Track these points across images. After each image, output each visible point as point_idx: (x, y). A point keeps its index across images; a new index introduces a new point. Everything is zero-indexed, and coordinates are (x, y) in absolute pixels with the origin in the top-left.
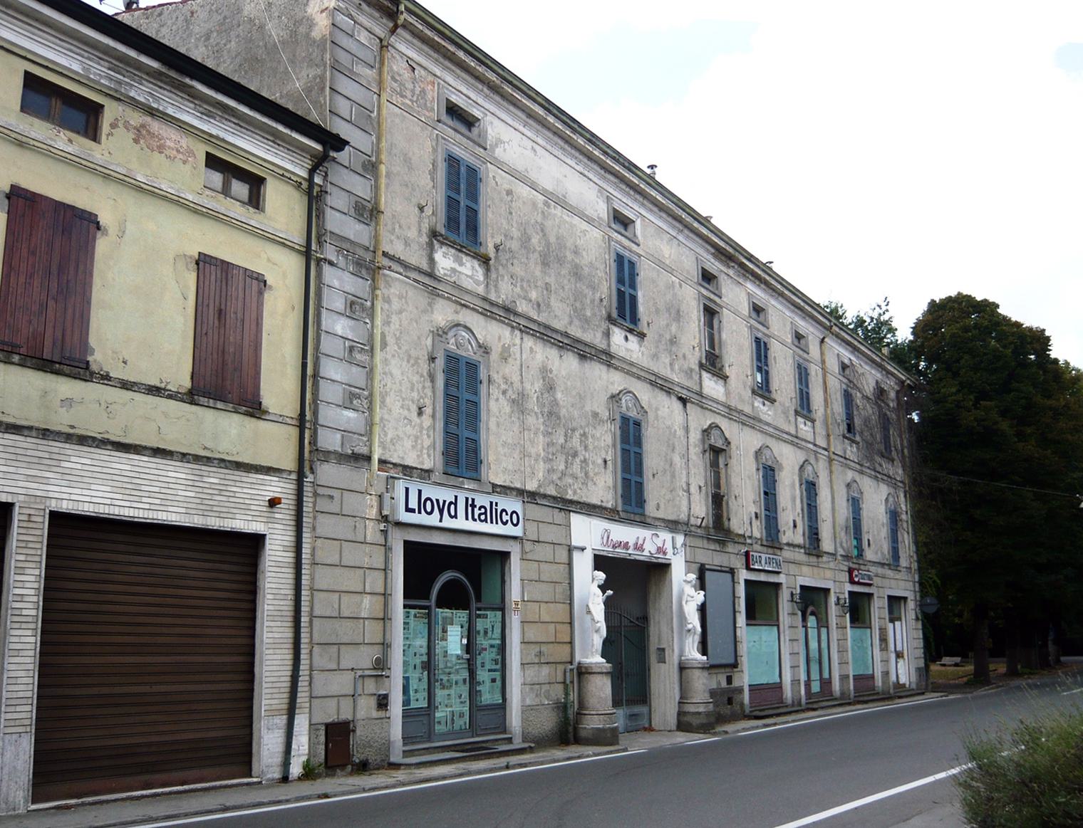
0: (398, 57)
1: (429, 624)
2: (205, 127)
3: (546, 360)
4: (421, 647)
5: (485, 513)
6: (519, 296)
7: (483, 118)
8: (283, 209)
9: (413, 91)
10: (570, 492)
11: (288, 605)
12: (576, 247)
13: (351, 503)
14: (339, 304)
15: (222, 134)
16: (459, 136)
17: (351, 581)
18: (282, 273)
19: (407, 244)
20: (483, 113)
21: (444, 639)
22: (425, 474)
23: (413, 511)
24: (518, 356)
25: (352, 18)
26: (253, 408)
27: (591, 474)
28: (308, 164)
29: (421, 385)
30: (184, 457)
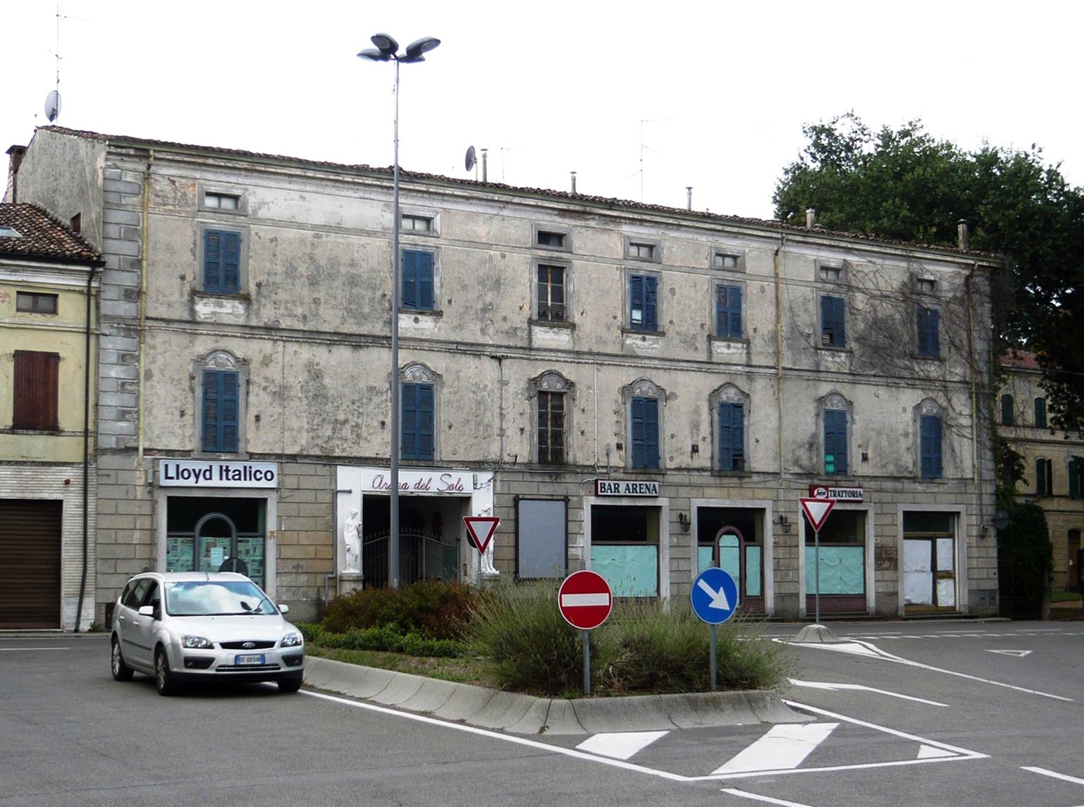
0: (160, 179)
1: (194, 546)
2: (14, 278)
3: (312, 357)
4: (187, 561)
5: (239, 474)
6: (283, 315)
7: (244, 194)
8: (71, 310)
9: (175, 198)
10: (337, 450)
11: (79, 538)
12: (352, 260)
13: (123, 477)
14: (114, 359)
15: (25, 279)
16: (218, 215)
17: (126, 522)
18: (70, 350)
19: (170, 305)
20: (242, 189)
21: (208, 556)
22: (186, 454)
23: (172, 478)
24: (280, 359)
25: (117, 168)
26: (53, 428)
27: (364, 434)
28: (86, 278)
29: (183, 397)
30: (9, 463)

● ● ●

Convert all the rows above into a numbered list, omitting any blank lines and leaving the pictures out.

1. Track these points across images. After each image, output each visible point as point_idx: (x, y). A point keeps its index across images; a new index introduces a new point. Everything is zero-indexed, and coordinates are (x, y) in absolute pixels with the origin in the top-left.
2. 0: (398, 57)
3. 1: (429, 624)
4. 2: (205, 127)
5. 3: (546, 360)
6. 4: (421, 647)
7. 5: (485, 513)
8. 6: (519, 296)
9. 7: (483, 118)
10. 8: (283, 209)
11. 9: (413, 91)
12. 10: (570, 492)
13. 11: (288, 605)
14. 12: (576, 247)
15. 13: (351, 503)
16. 14: (339, 304)
17. 15: (222, 134)
18. 16: (459, 136)
19. 17: (351, 581)
20. 18: (282, 273)
21. 19: (407, 244)
22. 20: (483, 113)
23. 21: (444, 639)
24. 22: (425, 474)
25. 23: (413, 511)
26. 24: (518, 356)
27. 25: (352, 18)
28. 26: (253, 408)
29. 27: (591, 474)
30. 28: (308, 164)
31. 29: (421, 385)
32. 30: (184, 457)
33. 0: (160, 179)
34. 1: (194, 546)
35. 2: (14, 278)
36. 3: (312, 357)
37. 4: (187, 561)
38. 5: (239, 474)
39. 6: (283, 315)
40. 7: (244, 194)
41. 8: (71, 310)
42. 9: (175, 198)
43. 10: (337, 450)
44. 11: (79, 538)
45. 12: (352, 260)
46. 13: (123, 477)
47. 14: (114, 359)
48. 15: (25, 279)
49. 16: (218, 215)
50. 17: (126, 522)
51. 18: (70, 350)
52. 19: (170, 305)
53. 20: (242, 189)
54. 21: (208, 556)
55. 22: (186, 454)
56. 23: (172, 478)
57. 24: (280, 359)
58. 25: (117, 168)
59. 26: (53, 428)
60. 27: (364, 434)
61. 28: (86, 278)
62. 29: (183, 397)
63. 30: (9, 463)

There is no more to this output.